◆ Exercise goal ◆
Reproduce every entry with "score" replaced by "piece" and everything else unchanged. Leave the pictures out of your answer.

=== Input records ===

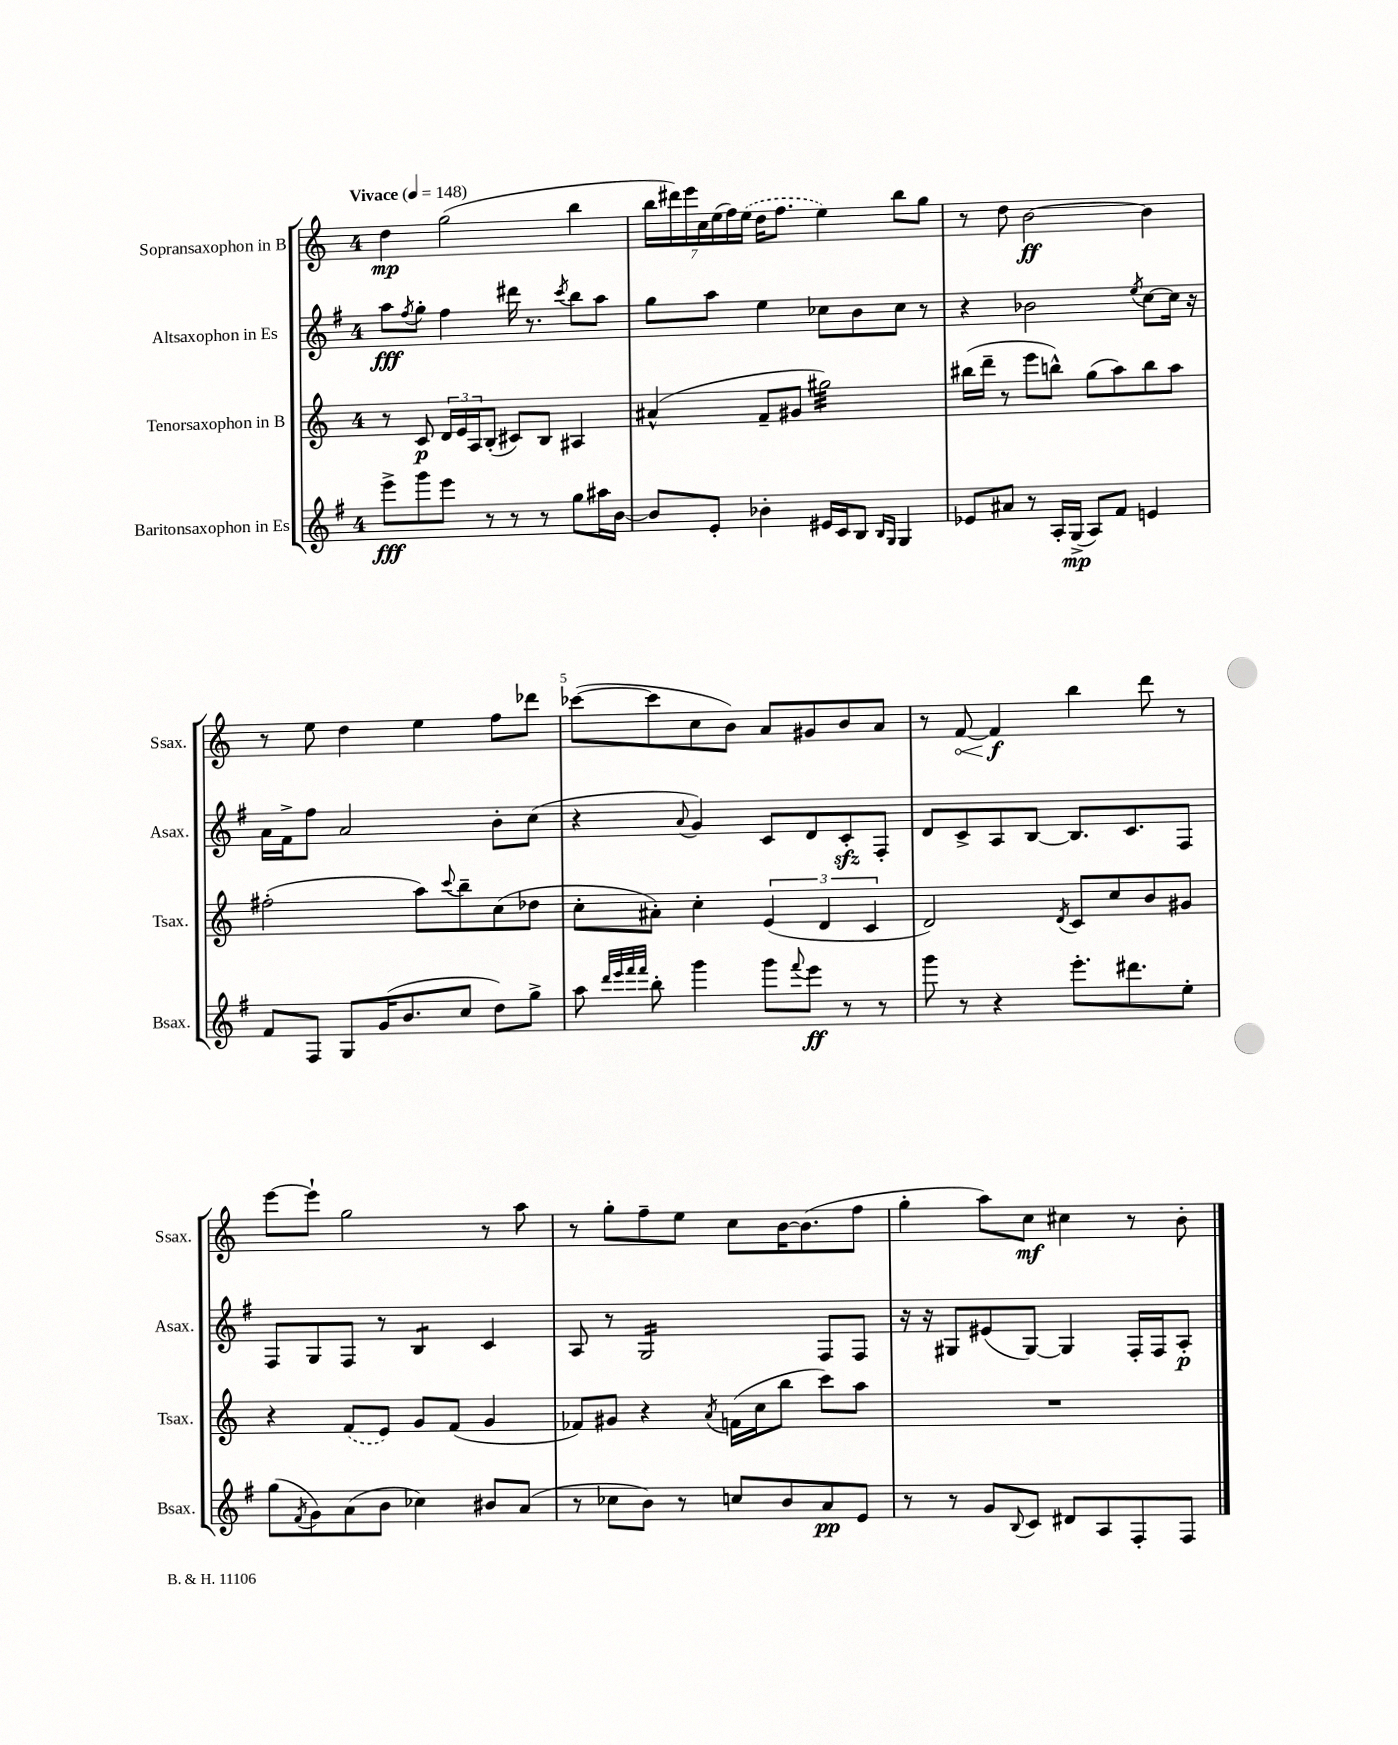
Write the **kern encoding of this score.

**kern	**kern	**kern	**kern
*staff4	*staff3	*staff2	*staff1
*clefG2	*clefG2	*clefG2	*clefG2
*k[f#]	*k[]	*k[f#]	*k[]
*M4/4	*M4/4	*M4/4	*M4/4
*MM148	*MM148	*MM148	*MM148
8eee^	8r	8aa	4dd
.	.	8qff#	.
8ggg	8c	8gg'	.
8eee	24d	4ff#	(2gg
.	24e	.	.
.	24A	.	.
8r	(8B'	.	.
8r	8c#)	16ddd#	.
.	.	8.r	.
8r	8B	.	.
.	.	8qccc	.
8gg	4A#	8bb	4bb
16aa#	.	8aa	.
[16b	.	.	.
=	=	=	=
8b]	(4a#^^	8gg	28bb
.	.	.	28ddd#)
.	.	.	28eee
.	.	.	28cc
8e'	.	8aa	.
.	.	.	(28ee
.	.	.	28ff)
.	.	.	(28ee
4b-'	8f~	4ee	16dd
.	.	.	8.ff
.	8g#	.	.
16e#	2gg#)	8cc-	4ee)
16c	.	.	.
8B	.	8b	.
16qqB	.	.	.
16qqG	.	.	.
4G	.	8cc-	8bb
.	.	8r	8gg
=	=	=	=
8e-	(16bb#	4r	8r
.	16ddd~	.	.
8a#	8r	.	8dd
8r	8eee	2b-	[2b
16A'	8bb^^)	.	.
(16G^	.	.	.
8A)	(8gg	.	.
8f#	8aa)	.	.
.	.	8qee	.
4e	8bb	[8cc	4b]
.	8aa	16cc]	.
.	.	16r	.
=	=	=	=
8f#	(2ff#'	16a	8r
.	.	16f#^	.
8F#	.	8ff#	8ee
8G	.	2a	4dd
(16g	.	.	.
8.b	.	.	.
.	8aa)	.	4ee
.	8qqccc	.	.
8cc	8bb~	.	.
8dd)	(8cc	8b'	8ff
8gg^	8dd-	(8cc	8ddd-
=	=	=	=
8aa	8cc'	4r	([8ccc-
32qqddd	.	.	.
32qqeee	.	.	.
32qqfff#	.	.	.
32qqfff#	.	.	.
8bb'	8a#')	.	8ccc-]
.	.	8qqa	.
4ggg	4cc'	4g)	8cc
.	.	.	8b)
8ggg	(6e	8c	8a
8qqfff#	.	.	.
8eee	.	8d	8g#
.	6d	.	.
8r	.	8c'	8b
.	6c	.	.
8r	.	8F#'	8a
=	=	=	=
8ggg	2d)	8d	8r
8r	.	8c^	[8f
4r	.	8A	4f]
.	.	[8B	.
.	8qd	.	.
8.eee'	8c	8.B]	4bb
.	8cc	.	.
8.ddd#	.	8.c	.
.	8b	.	8ddd
8ee'	8g#	8F#	8r
=	=	=	=
(8gg	4r	8F#	[8eee
8qf#	.	.	.
8g)	.	8G	8eee`]
(8a	(8f	8F#	2gg
8b	8e)	8r	.
4cc-)	8g	4B	.
.	(8f	.	.
8b#	4g	4c	8r
(8a	.	.	8aa
=	=	=	=
8r	8f-)	8A	8r
8cc-	8g#	8r	8gg'
8b)	4r	2G	8ff~
8r	.	.	8ee
.	8qa	.	.
8cc	(16f	.	8cc
.	16cc	.	.
8b	8bb	.	[16b
.	.	.	(8.b]
8a	8ccc)	8F#	.
8e	8aa	8F#	8ff
=	=	=	=
8r	1r	16r	4gg'
.	.	16r	.
8r	.	8G#	.
8g	.	(8e#	8aa)
8qqB	.	.	.
8c	.	[8G#)	8cc
8d#	.	4G#]	4cc#
8A	.	.	.
8F#'	.	16F#'	8r
.	.	16F#	.
8F#	.	8A'	8b'
==	==	==	==
*-	*-	*-	*-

===

◆ Full solution ◆
Write the **kern encoding of this piece.

**kern	**kern	**kern	**kern
*staff4	*staff3	*staff2	*staff1
*clefG2	*clefG2	*clefG2	*clefG2
*k[f#]	*k[]	*k[f#]	*k[]
*M4/4	*M4/4	*M4/4	*M4/4
*MM148	*MM148	*MM148	*MM148
8eee^	8r	8aa	4dd
.	.	8qff#	.
8ggg	8c	8gg'	.
8eee	24d	4ff#	(2gg
.	24e	.	.
.	24A	.	.
8r	(8B'	.	.
8r	8c#)	16ddd#	.
.	.	8.r	.
8r	8B	.	.
.	.	8qccc	.
8gg	4A#	8bb	4bb
16aa#	.	8aa	.
[16b	.	.	.
=	=	=	=
8b]	(4a#^^	8gg	28bb
.	.	.	28ddd#)
.	.	.	28eee
.	.	.	28cc
8e'	.	8aa	.
.	.	.	(28ee
.	.	.	28ff)
.	.	.	(28ee
4b-'	8f~	4ee	16dd
.	.	.	8.ff
.	8g#	.	.
16e#	2gg#)	8cc-	4ee)
16c	.	.	.
8B	.	8b	.
16qqB	.	.	.
16qqG	.	.	.
4G	.	8cc-	8bb
.	.	8r	8gg
=	=	=	=
8e-	(16bb#	4r	8r
.	16ddd~	.	.
8a#	8r	.	8dd
8r	8eee	2b-	[2b
16A'	8bb^^)	.	.
(16G^	.	.	.
8A)	(8gg	.	.
8f#	8aa)	.	.
.	.	8qee	.
4e	8bb	[8cc	4b]
.	8aa	16cc]	.
.	.	16r	.
=	=	=	=
8f#	(2ff#'	16a	8r
.	.	16f#^	.
8F#	.	8ff#	8ee
8G	.	2a	4dd
(16g	.	.	.
8.b	.	.	.
.	8aa)	.	4ee
.	8qqccc	.	.
8cc	8bb~	.	.
8dd)	(8cc	8b'	8ff
8gg^	8dd-	(8cc	8ddd-
=	=	=	=
8aa	8cc'	4r	([8ccc-
32qqddd	.	.	.
32qqeee	.	.	.
32qqfff#	.	.	.
32qqfff#	.	.	.
8bb'	8a#')	.	8ccc-]
.	.	8qqa	.
4ggg	4cc'	4g)	8cc
.	.	.	8b)
8ggg	(6e	8c	8a
8qqfff#	.	.	.
8eee	.	8d	8g#
.	6d	.	.
8r	.	8c'	8b
.	6c	.	.
8r	.	8F#'	8a
=	=	=	=
8ggg	2d)	8d	8r
8r	.	8c^	[8f
4r	.	8A	4f]
.	.	[8B	.
.	8qd	.	.
8.eee'	8c	8.B]	4bb
.	8cc	.	.
8.ddd#	.	8.c	.
.	8b	.	8ddd
8ee'	8g#	8F#	8r
=	=	=	=
(8gg	4r	8F#	[8eee
8qf#	.	.	.
8g)	.	8G	8eee`]
(8a	(8f	8F#	2gg
8b	8e)	8r	.
4cc-)	8g	4B	.
.	(8f	.	.
8b#	4g	4c	8r
(8a	.	.	8aa
=	=	=	=
8r	8f-)	8A	8r
8cc-	8g#	8r	8gg'
8b)	4r	2G	8ff~
8r	.	.	8ee
.	8qa	.	.
8cc	(16f	.	8cc
.	16cc	.	.
8b	8bb	.	[16b
.	.	.	(8.b]
8a	8ccc)	8F#	.
8e	8aa	8F#	8ff
=	=	=	=
8r	1r	16r	4gg'
.	.	16r	.
8r	.	8G#	.
8g	.	(8e#	8aa)
8qqB	.	.	.
8c	.	[8G#)	8cc
8d#	.	4G#]	4cc#
8A	.	.	.
8F#'	.	16F#'	8r
.	.	16F#	.
8F#	.	8A'	8b'
==	==	==	==
*-	*-	*-	*-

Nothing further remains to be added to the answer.